BRIEF: Pictures stay out; everything else in the records below is to be repeated exactly.

RECORDS TO PROCESS:
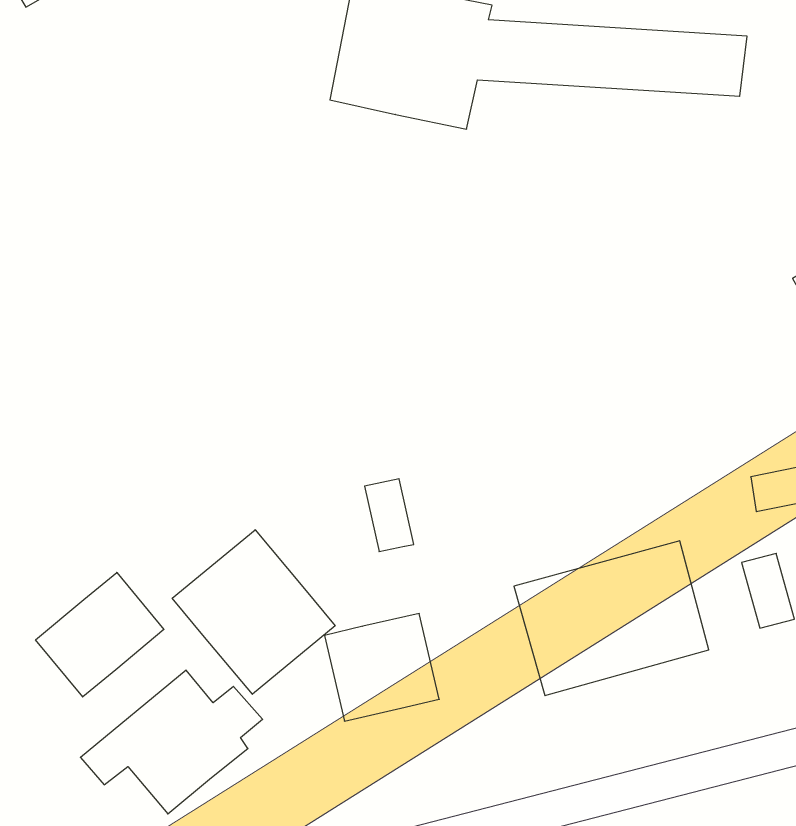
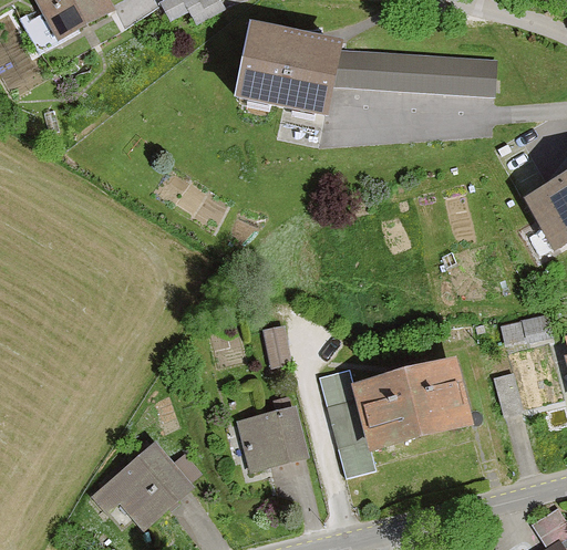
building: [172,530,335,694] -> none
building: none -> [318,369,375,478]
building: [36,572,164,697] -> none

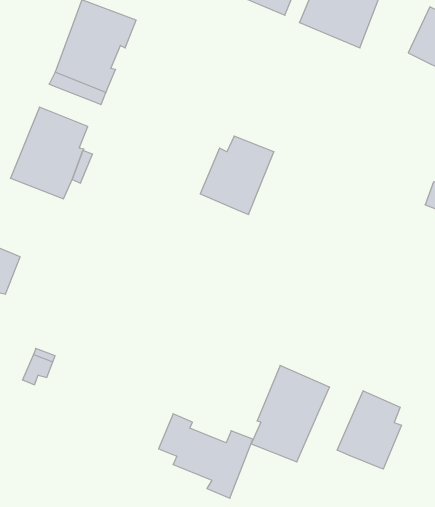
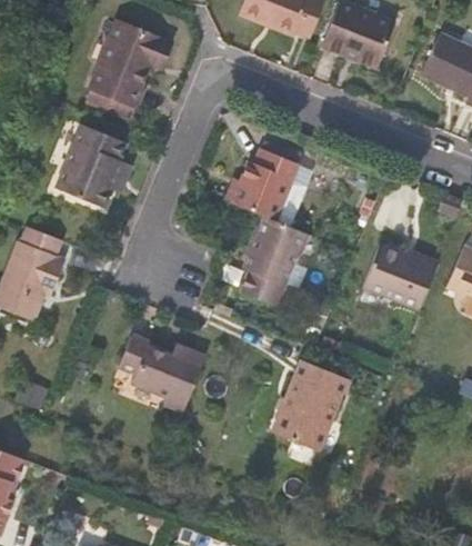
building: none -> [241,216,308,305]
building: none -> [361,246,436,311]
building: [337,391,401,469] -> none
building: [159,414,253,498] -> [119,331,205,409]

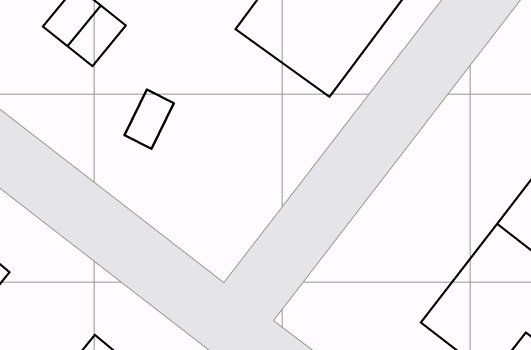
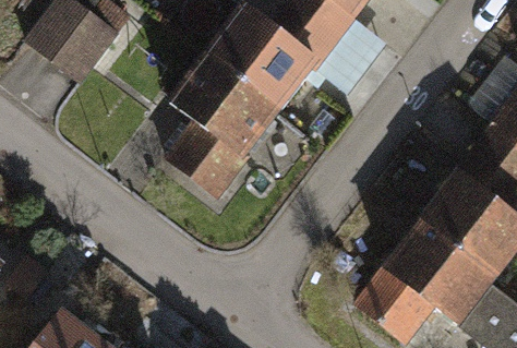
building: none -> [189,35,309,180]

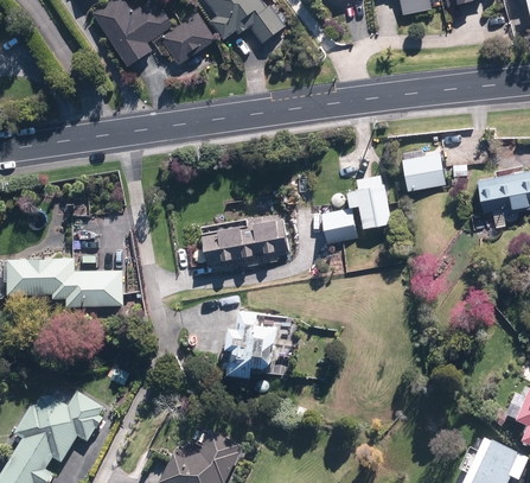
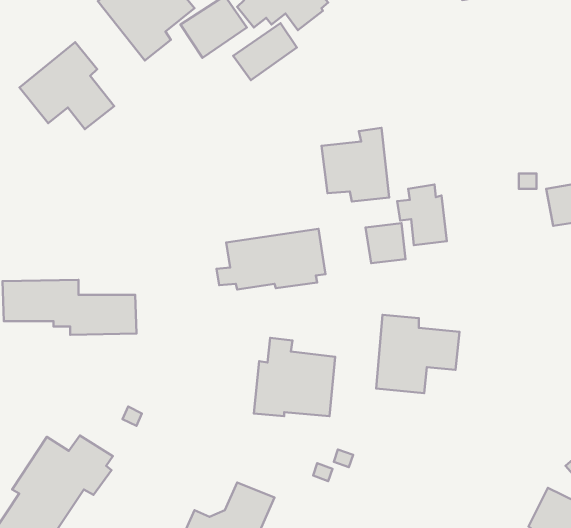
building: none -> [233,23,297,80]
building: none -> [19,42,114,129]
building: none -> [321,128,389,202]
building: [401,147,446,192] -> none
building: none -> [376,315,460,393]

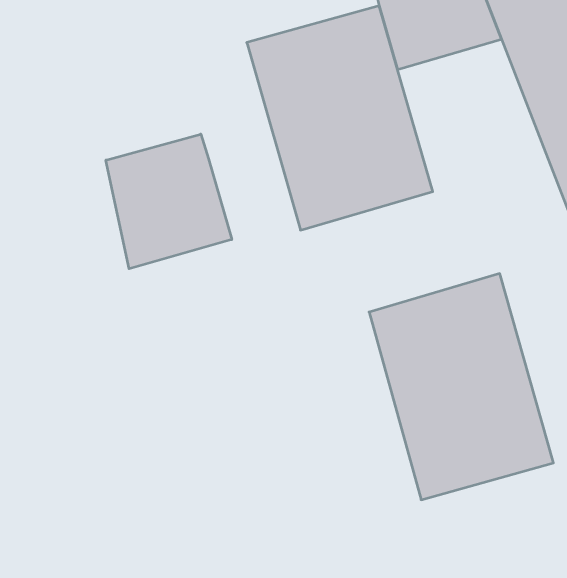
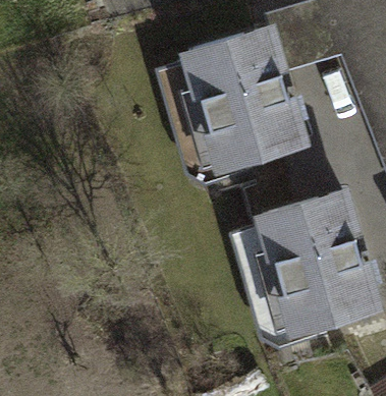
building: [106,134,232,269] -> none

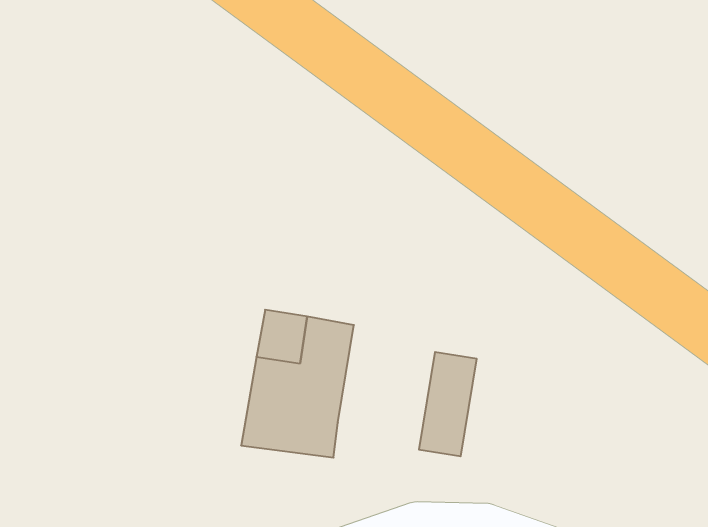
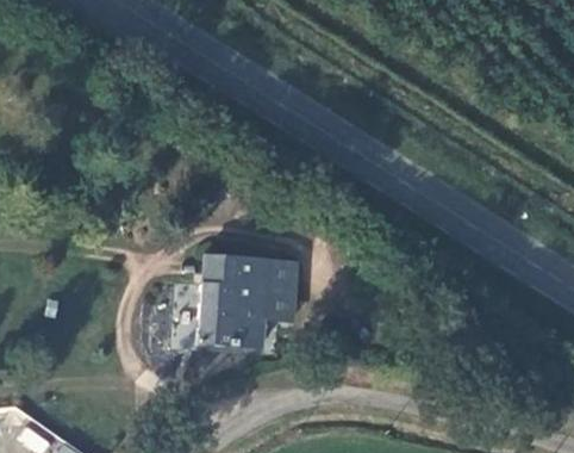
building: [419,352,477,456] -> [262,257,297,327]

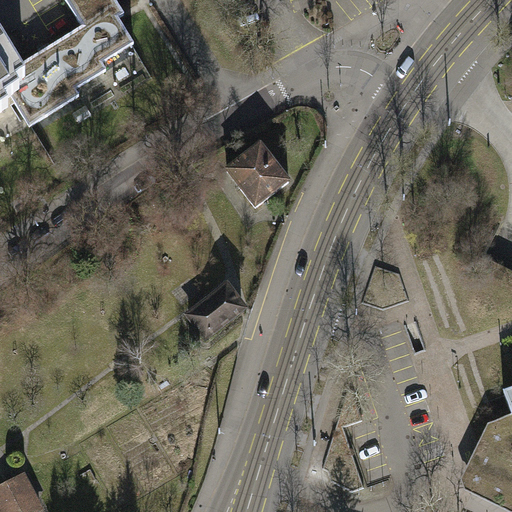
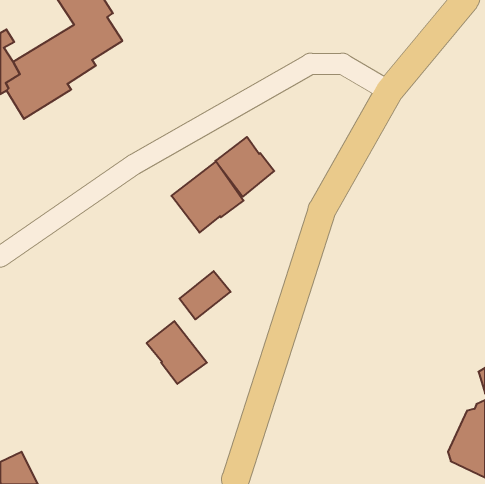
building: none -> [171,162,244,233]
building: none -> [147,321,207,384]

RESULT FOR THIS TASK:
building: [172,530,335,694] -> none
building: none -> [318,369,375,478]
building: [36,572,164,697] -> none

building: none -> [241,216,308,305]
building: none -> [361,246,436,311]
building: [337,391,401,469] -> none
building: [159,414,253,498] -> [119,331,205,409]

building: none -> [189,35,309,180]

building: none -> [233,23,297,80]
building: none -> [19,42,114,129]
building: none -> [321,128,389,202]
building: [401,147,446,192] -> none
building: none -> [376,315,460,393]

building: [106,134,232,269] -> none

building: [419,352,477,456] -> [262,257,297,327]

building: none -> [171,162,244,233]
building: none -> [147,321,207,384]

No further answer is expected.